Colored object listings
****************

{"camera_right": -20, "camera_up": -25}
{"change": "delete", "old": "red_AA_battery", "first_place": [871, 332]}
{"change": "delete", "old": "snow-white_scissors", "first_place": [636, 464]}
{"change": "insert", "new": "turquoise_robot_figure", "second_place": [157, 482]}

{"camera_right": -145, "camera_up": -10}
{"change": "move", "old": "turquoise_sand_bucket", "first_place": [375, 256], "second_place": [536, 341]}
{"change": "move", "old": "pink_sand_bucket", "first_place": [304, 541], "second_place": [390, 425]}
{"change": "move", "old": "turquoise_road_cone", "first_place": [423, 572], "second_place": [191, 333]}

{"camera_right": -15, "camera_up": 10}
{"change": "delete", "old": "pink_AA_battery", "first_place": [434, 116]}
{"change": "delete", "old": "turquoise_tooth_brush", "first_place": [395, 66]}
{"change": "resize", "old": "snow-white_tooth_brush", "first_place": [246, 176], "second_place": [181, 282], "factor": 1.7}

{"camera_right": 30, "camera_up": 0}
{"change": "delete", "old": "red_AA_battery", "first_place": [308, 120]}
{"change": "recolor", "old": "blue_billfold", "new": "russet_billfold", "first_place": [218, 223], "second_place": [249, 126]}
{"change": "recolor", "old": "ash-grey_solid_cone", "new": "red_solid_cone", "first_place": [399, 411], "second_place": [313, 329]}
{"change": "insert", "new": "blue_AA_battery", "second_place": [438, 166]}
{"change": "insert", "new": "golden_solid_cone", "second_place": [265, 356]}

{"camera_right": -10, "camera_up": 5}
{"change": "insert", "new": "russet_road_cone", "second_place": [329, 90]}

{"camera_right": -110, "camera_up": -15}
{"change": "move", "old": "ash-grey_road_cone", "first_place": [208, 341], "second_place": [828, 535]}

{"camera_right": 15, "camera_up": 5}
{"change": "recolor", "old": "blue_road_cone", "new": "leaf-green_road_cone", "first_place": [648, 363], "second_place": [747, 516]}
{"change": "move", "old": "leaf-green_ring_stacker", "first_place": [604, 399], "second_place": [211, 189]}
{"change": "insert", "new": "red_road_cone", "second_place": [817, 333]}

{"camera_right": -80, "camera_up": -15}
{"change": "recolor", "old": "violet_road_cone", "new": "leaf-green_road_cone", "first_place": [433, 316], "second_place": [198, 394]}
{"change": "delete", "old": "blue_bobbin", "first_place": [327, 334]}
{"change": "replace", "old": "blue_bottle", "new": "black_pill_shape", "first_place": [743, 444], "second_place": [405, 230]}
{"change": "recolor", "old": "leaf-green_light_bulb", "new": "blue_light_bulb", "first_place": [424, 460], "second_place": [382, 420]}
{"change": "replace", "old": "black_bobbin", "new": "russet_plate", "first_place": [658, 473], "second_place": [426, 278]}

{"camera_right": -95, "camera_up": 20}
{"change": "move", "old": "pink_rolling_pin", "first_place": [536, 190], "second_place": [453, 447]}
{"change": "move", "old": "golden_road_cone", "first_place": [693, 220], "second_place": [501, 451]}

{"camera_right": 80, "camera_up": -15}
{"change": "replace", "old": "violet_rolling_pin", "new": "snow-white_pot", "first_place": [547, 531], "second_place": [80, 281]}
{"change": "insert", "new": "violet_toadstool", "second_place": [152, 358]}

****************

WHAT THE TASK REQUIRES:
Copy out each entry exactly, leaving nothing out.

EXERCISE ANSWER:
{"camera_right": -20, "camera_up": -25}
{"change": "delete", "old": "red_AA_battery", "first_place": [871, 332]}
{"change": "delete", "old": "snow-white_scissors", "first_place": [636, 464]}
{"change": "insert", "new": "turquoise_robot_figure", "second_place": [157, 482]}

{"camera_right": -145, "camera_up": -10}
{"change": "move", "old": "turquoise_sand_bucket", "first_place": [375, 256], "second_place": [536, 341]}
{"change": "move", "old": "pink_sand_bucket", "first_place": [304, 541], "second_place": [390, 425]}
{"change": "move", "old": "turquoise_road_cone", "first_place": [423, 572], "second_place": [191, 333]}

{"camera_right": -15, "camera_up": 10}
{"change": "delete", "old": "pink_AA_battery", "first_place": [434, 116]}
{"change": "delete", "old": "turquoise_tooth_brush", "first_place": [395, 66]}
{"change": "resize", "old": "snow-white_tooth_brush", "first_place": [246, 176], "second_place": [181, 282], "factor": 1.7}

{"camera_right": 30, "camera_up": 0}
{"change": "delete", "old": "red_AA_battery", "first_place": [308, 120]}
{"change": "recolor", "old": "blue_billfold", "new": "russet_billfold", "first_place": [218, 223], "second_place": [249, 126]}
{"change": "recolor", "old": "ash-grey_solid_cone", "new": "red_solid_cone", "first_place": [399, 411], "second_place": [313, 329]}
{"change": "insert", "new": "blue_AA_battery", "second_place": [438, 166]}
{"change": "insert", "new": "golden_solid_cone", "second_place": [265, 356]}

{"camera_right": -10, "camera_up": 5}
{"change": "insert", "new": "russet_road_cone", "second_place": [329, 90]}

{"camera_right": -110, "camera_up": -15}
{"change": "move", "old": "ash-grey_road_cone", "first_place": [208, 341], "second_place": [828, 535]}

{"camera_right": 15, "camera_up": 5}
{"change": "recolor", "old": "blue_road_cone", "new": "leaf-green_road_cone", "first_place": [648, 363], "second_place": [747, 516]}
{"change": "move", "old": "leaf-green_ring_stacker", "first_place": [604, 399], "second_place": [211, 189]}
{"change": "insert", "new": "red_road_cone", "second_place": [817, 333]}

{"camera_right": -80, "camera_up": -15}
{"change": "recolor", "old": "violet_road_cone", "new": "leaf-green_road_cone", "first_place": [433, 316], "second_place": [198, 394]}
{"change": "delete", "old": "blue_bobbin", "first_place": [327, 334]}
{"change": "replace", "old": "blue_bottle", "new": "black_pill_shape", "first_place": [743, 444], "second_place": [405, 230]}
{"change": "recolor", "old": "leaf-green_light_bulb", "new": "blue_light_bulb", "first_place": [424, 460], "second_place": [382, 420]}
{"change": "replace", "old": "black_bobbin", "new": "russet_plate", "first_place": [658, 473], "second_place": [426, 278]}

{"camera_right": -95, "camera_up": 20}
{"change": "move", "old": "pink_rolling_pin", "first_place": [536, 190], "second_place": [453, 447]}
{"change": "move", "old": "golden_road_cone", "first_place": [693, 220], "second_place": [501, 451]}

{"camera_right": 80, "camera_up": -15}
{"change": "replace", "old": "violet_rolling_pin", "new": "snow-white_pot", "first_place": [547, 531], "second_place": [80, 281]}
{"change": "insert", "new": "violet_toadstool", "second_place": [152, 358]}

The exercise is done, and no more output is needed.